─── Task data ───

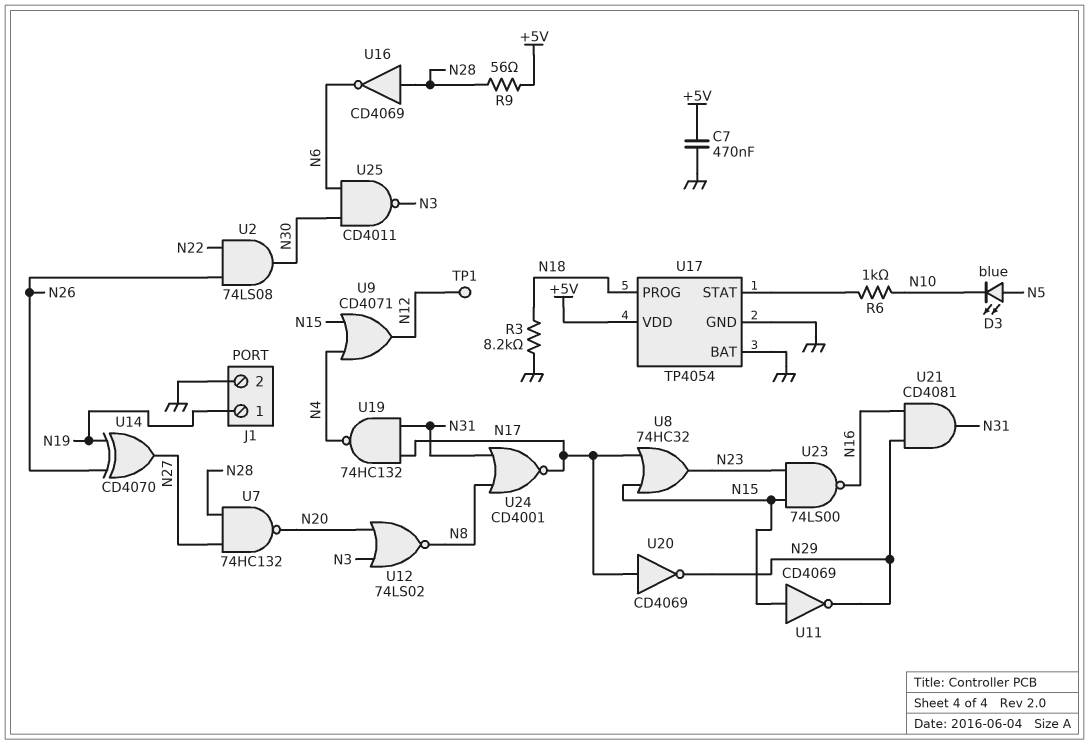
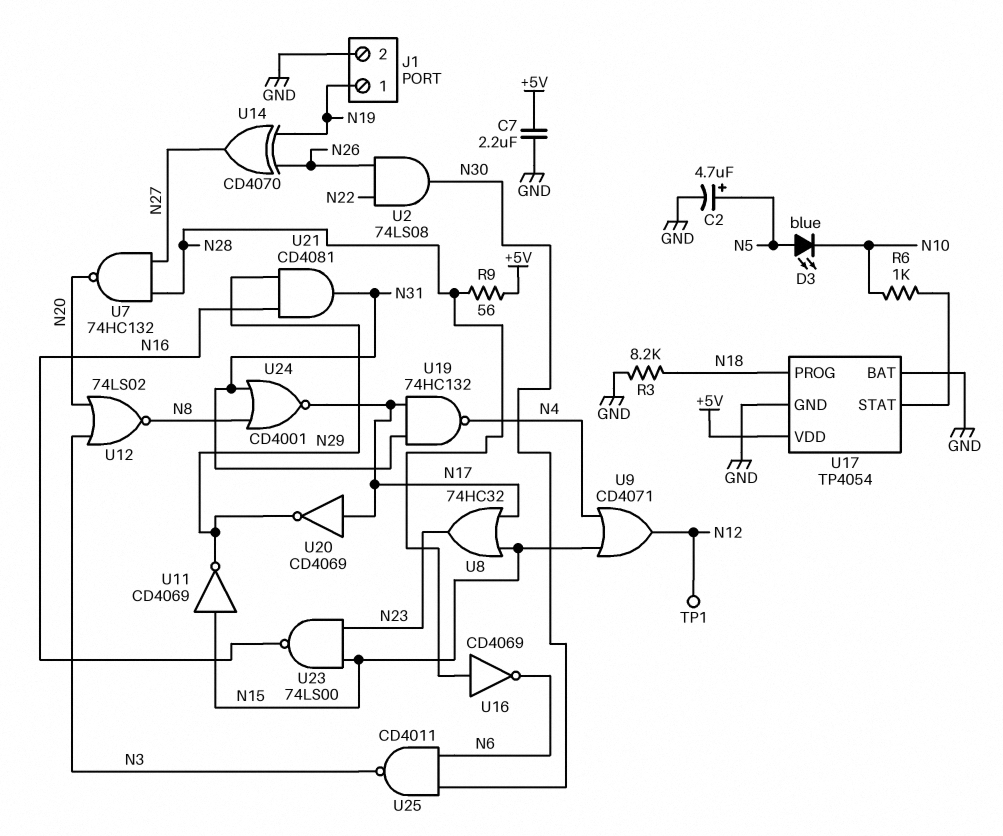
C2: none -> 4.7uF (plus N5, minus GND)
C7: 470nF (+5V, GND) -> 2.2uF (+5V, GND)

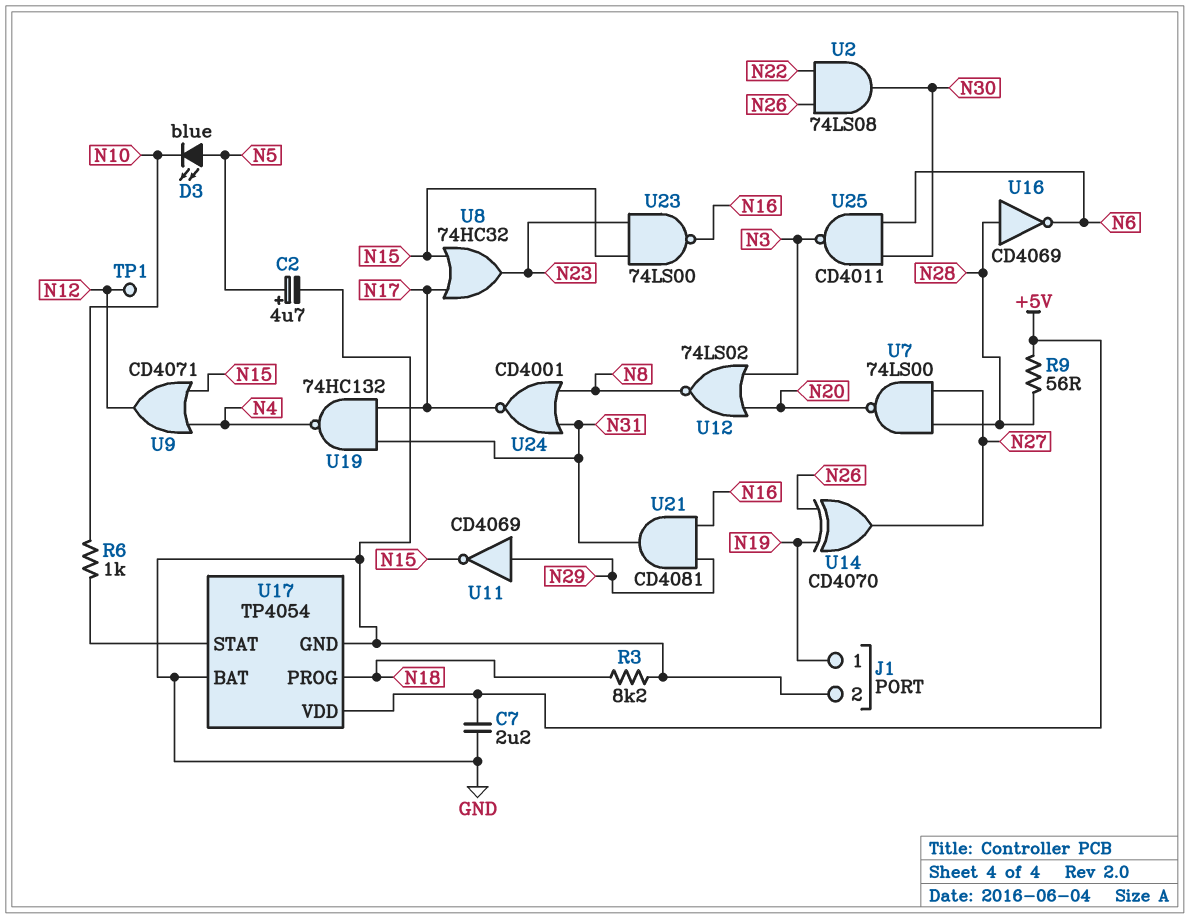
U7: NAND 74HC132 (in N27, in N28, out N20) -> NAND 74LS00 (in N27, in N28, out N20)
U11: NOT CD4069 (in N15, out N29) -> NOT CD4069 (in N29, out N15)
U20: NOT CD4069 (in N17, out N29) -> none

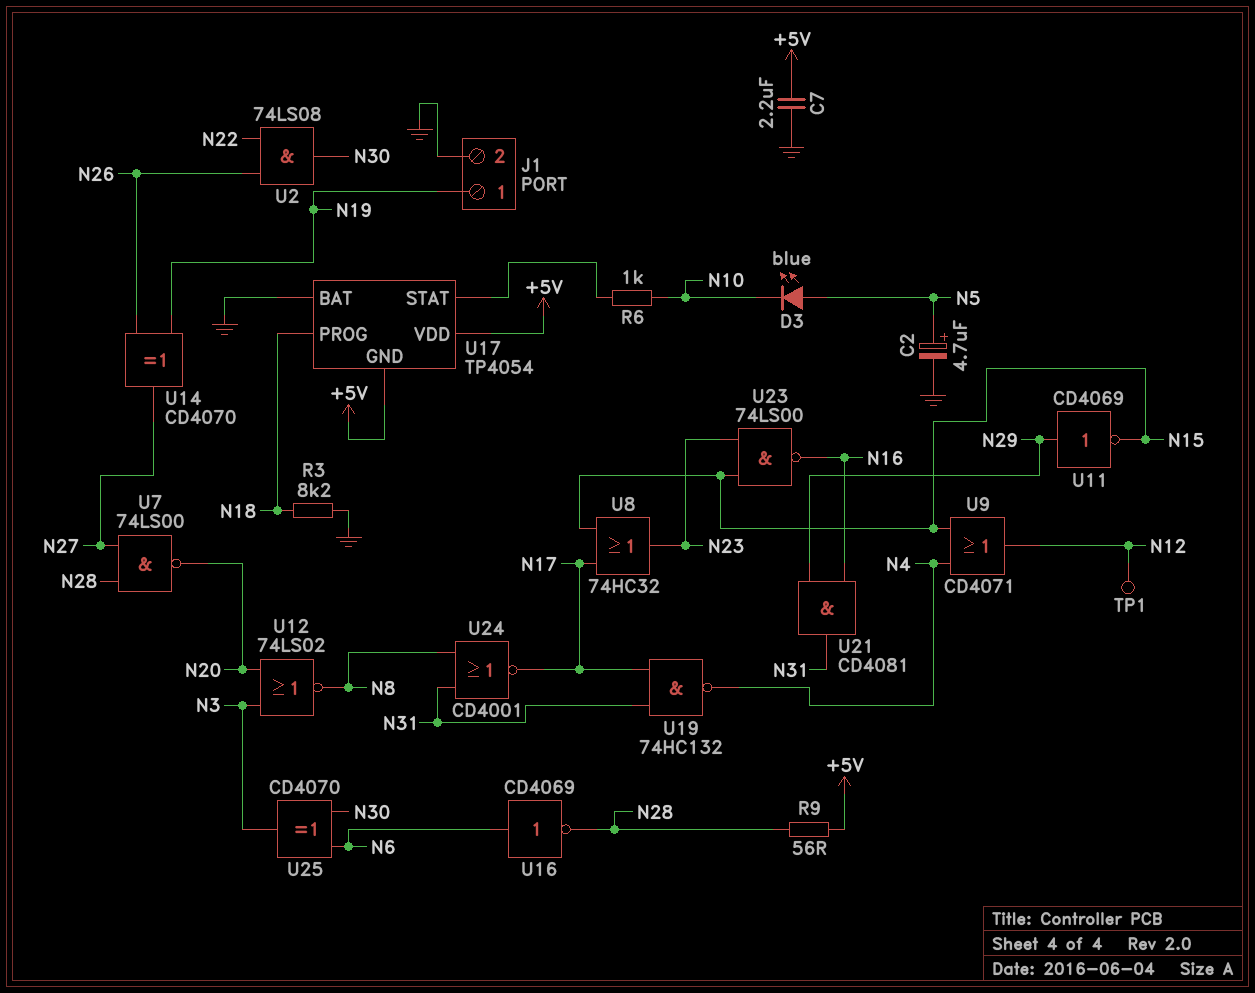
U16: NOT CD4069 (in N28, out N6) -> NOT CD4069 (in N6, out N28)
U17 pin GND: GND -> +5V
U25: NAND CD4011 (in N6, in N30, out N3) -> XOR CD4070 (in N6, in N30, out N3)

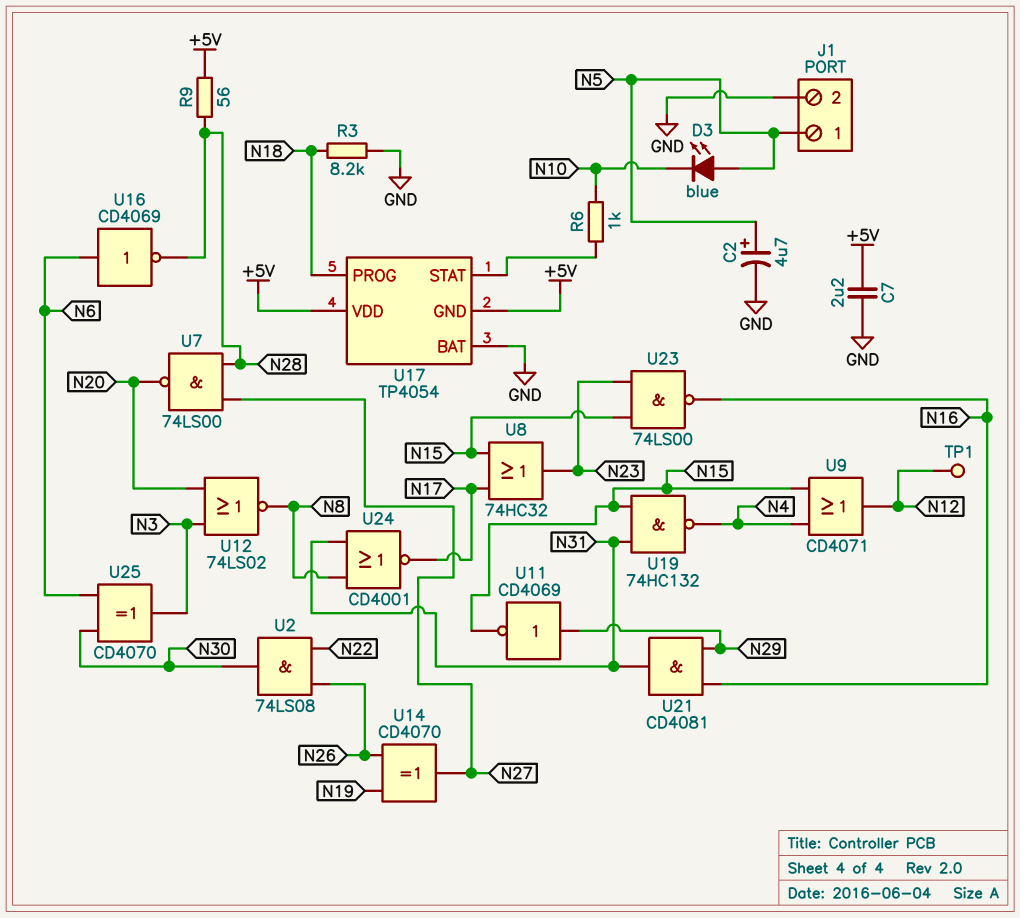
J1 pin 1: N19 -> N5
U19: NAND 74HC132 (in N17, in N31, out N4) -> NAND 74HC132 (in N15, in N31, out N4)

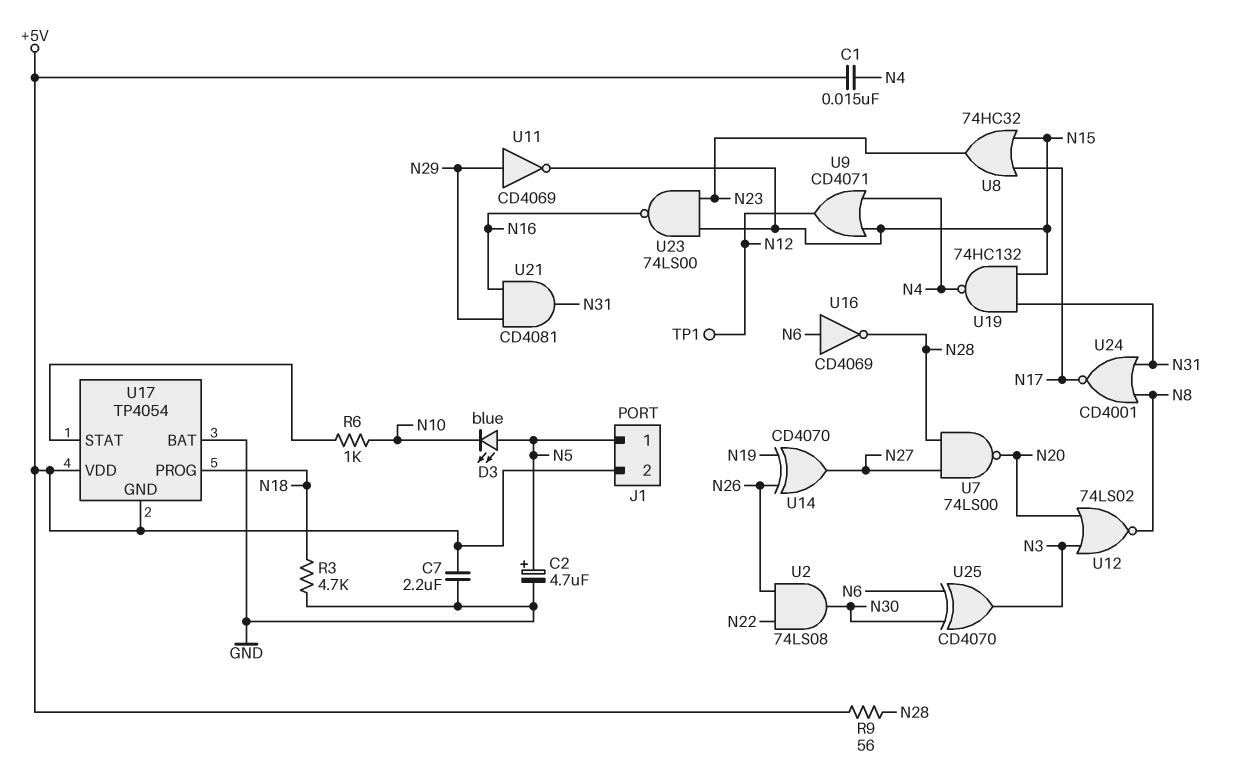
C1: none -> 15nF (+5V, N4)
J1 pin 2: GND -> +5V
R3: 8.2k (GND, N18) -> 4.7k (GND, N18)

───

Work instruction = Output the data above without changes, apart from leaving out the pictures.

Solution to the exercise =
C2: none -> 4.7uF (plus N5, minus GND)
C7: 470nF (+5V, GND) -> 2.2uF (+5V, GND)

U7: NAND 74HC132 (in N27, in N28, out N20) -> NAND 74LS00 (in N27, in N28, out N20)
U11: NOT CD4069 (in N15, out N29) -> NOT CD4069 (in N29, out N15)
U20: NOT CD4069 (in N17, out N29) -> none

U16: NOT CD4069 (in N28, out N6) -> NOT CD4069 (in N6, out N28)
U17 pin GND: GND -> +5V
U25: NAND CD4011 (in N6, in N30, out N3) -> XOR CD4070 (in N6, in N30, out N3)

J1 pin 1: N19 -> N5
U19: NAND 74HC132 (in N17, in N31, out N4) -> NAND 74HC132 (in N15, in N31, out N4)

C1: none -> 15nF (+5V, N4)
J1 pin 2: GND -> +5V
R3: 8.2k (GND, N18) -> 4.7k (GND, N18)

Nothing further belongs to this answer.